RECORDS SUPPLIED >>
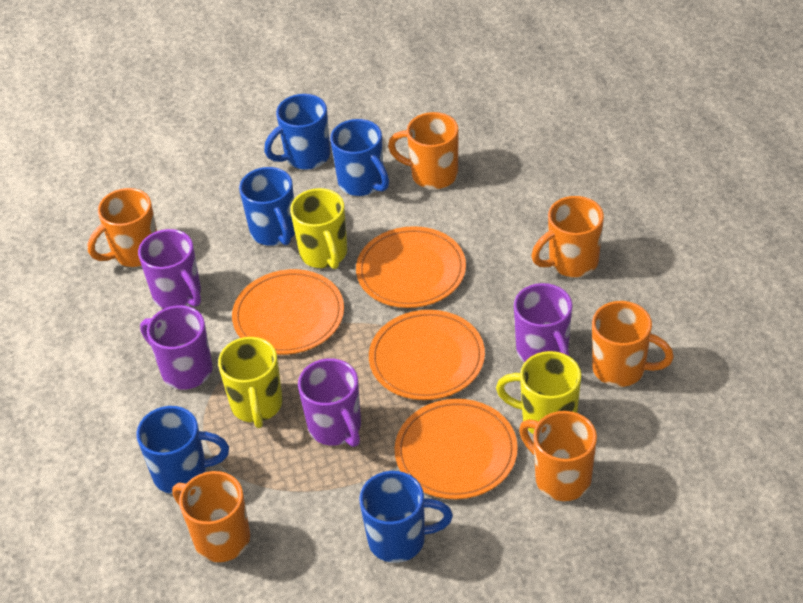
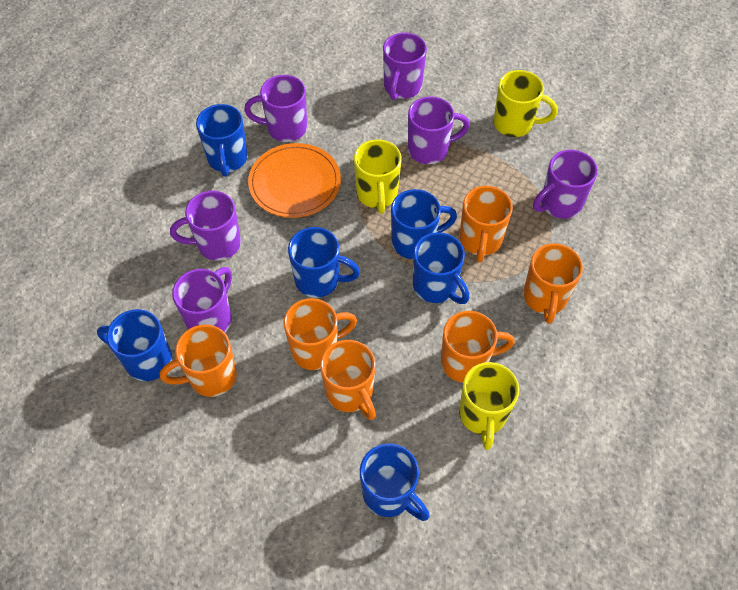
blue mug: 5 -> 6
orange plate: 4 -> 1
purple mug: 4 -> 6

---

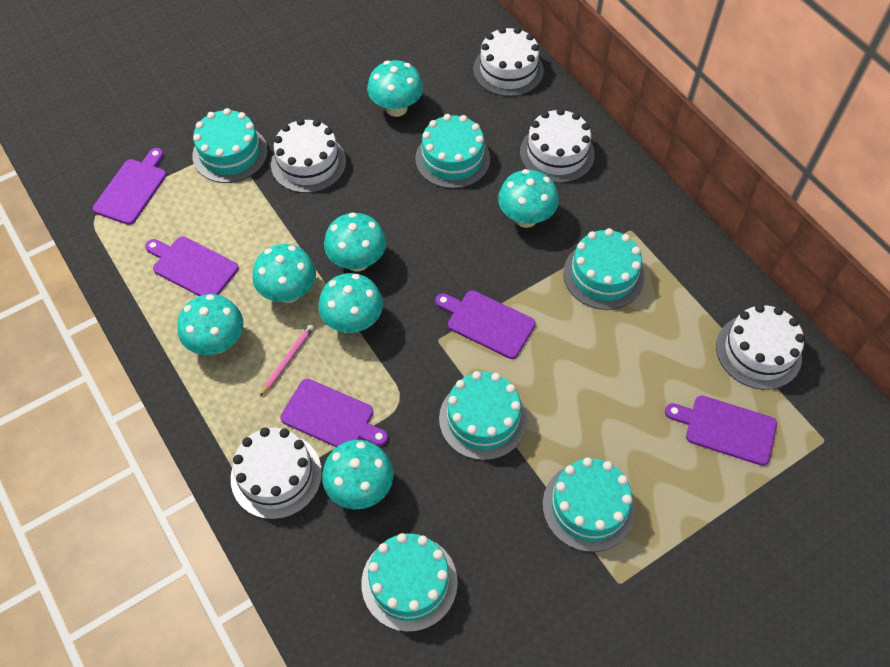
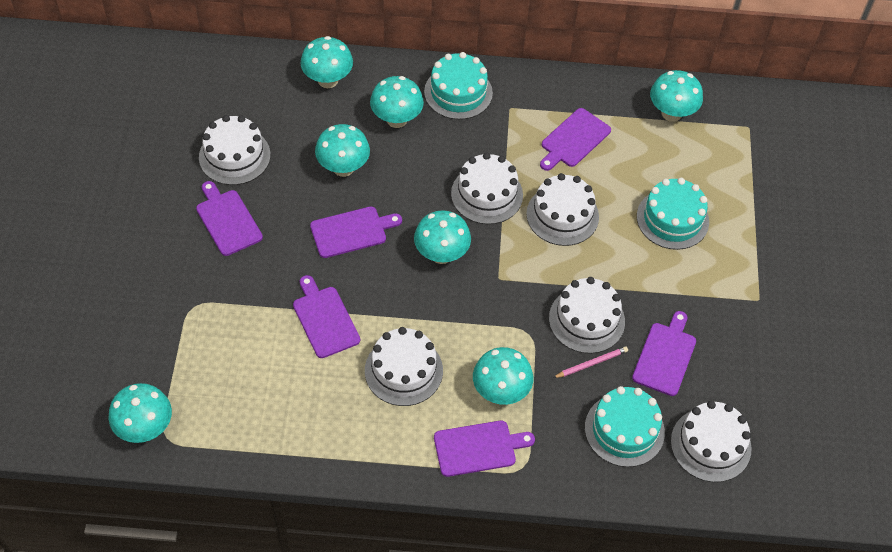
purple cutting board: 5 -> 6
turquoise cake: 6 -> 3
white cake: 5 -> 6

DESCRIPTION OF THE TASK >> Copy out every line of the listing that includes the string "purple".

TASK RESPONSE >>
purple mug: 4 -> 6
purple cutting board: 5 -> 6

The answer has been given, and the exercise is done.